+++ Recorded data
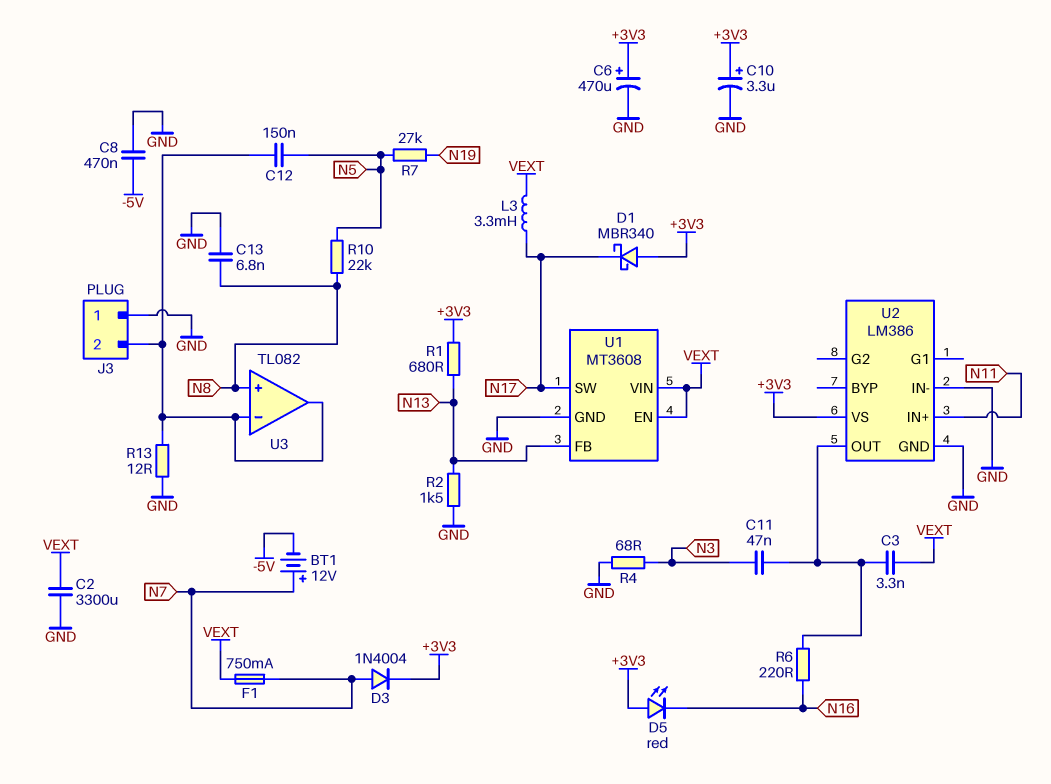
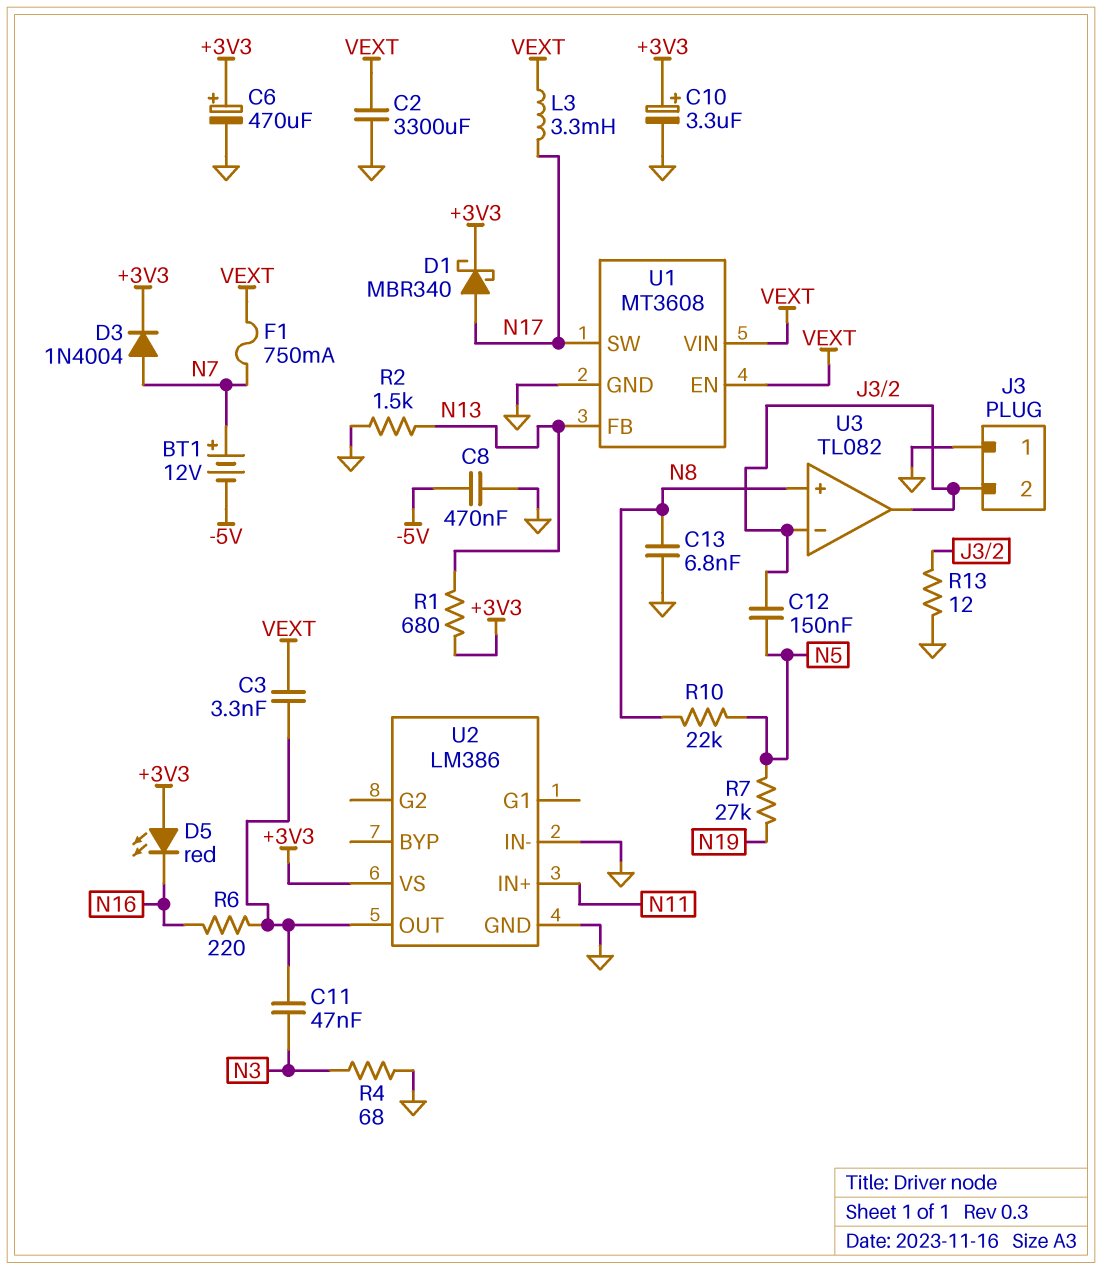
D1: schottky MBR340 (A +3V3, K N17) -> schottky MBR340 (A N17, K +3V3)

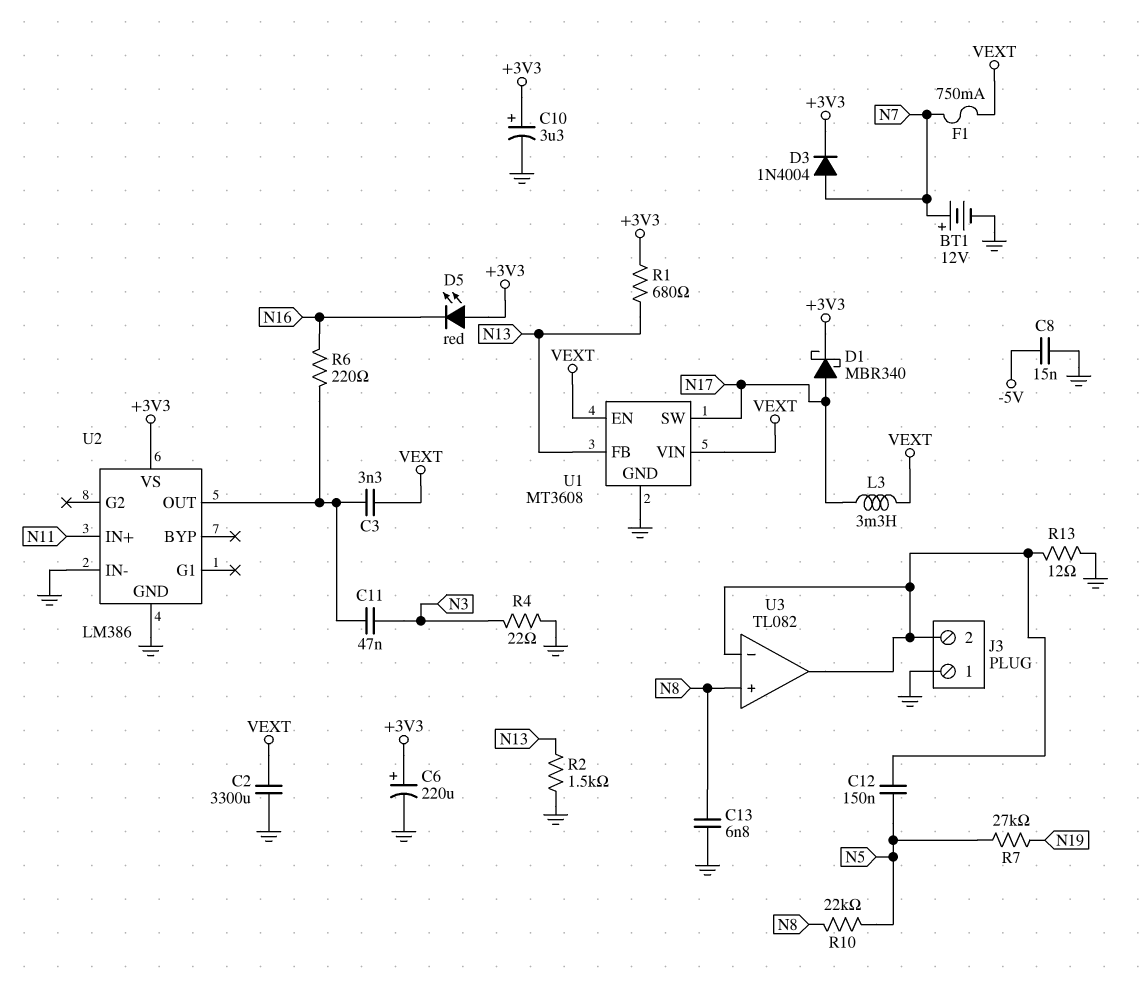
BT1: 12V (plus N7, minus -5V) -> 12V (plus N7, minus GND)
C6: 470uF (plus +3V3, minus GND) -> 220uF (plus +3V3, minus GND)
C8: 470nF (-5V, GND) -> 15nF (-5V, GND)
R4: 68 (GND, N3) -> 22 (GND, N3)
++++++
The records above should be repeated exactly, with every picture omitted.

#### Task response
D1: schottky MBR340 (A +3V3, K N17) -> schottky MBR340 (A N17, K +3V3)

BT1: 12V (plus N7, minus -5V) -> 12V (plus N7, minus GND)
C6: 470uF (plus +3V3, minus GND) -> 220uF (plus +3V3, minus GND)
C8: 470nF (-5V, GND) -> 15nF (-5V, GND)
R4: 68 (GND, N3) -> 22 (GND, N3)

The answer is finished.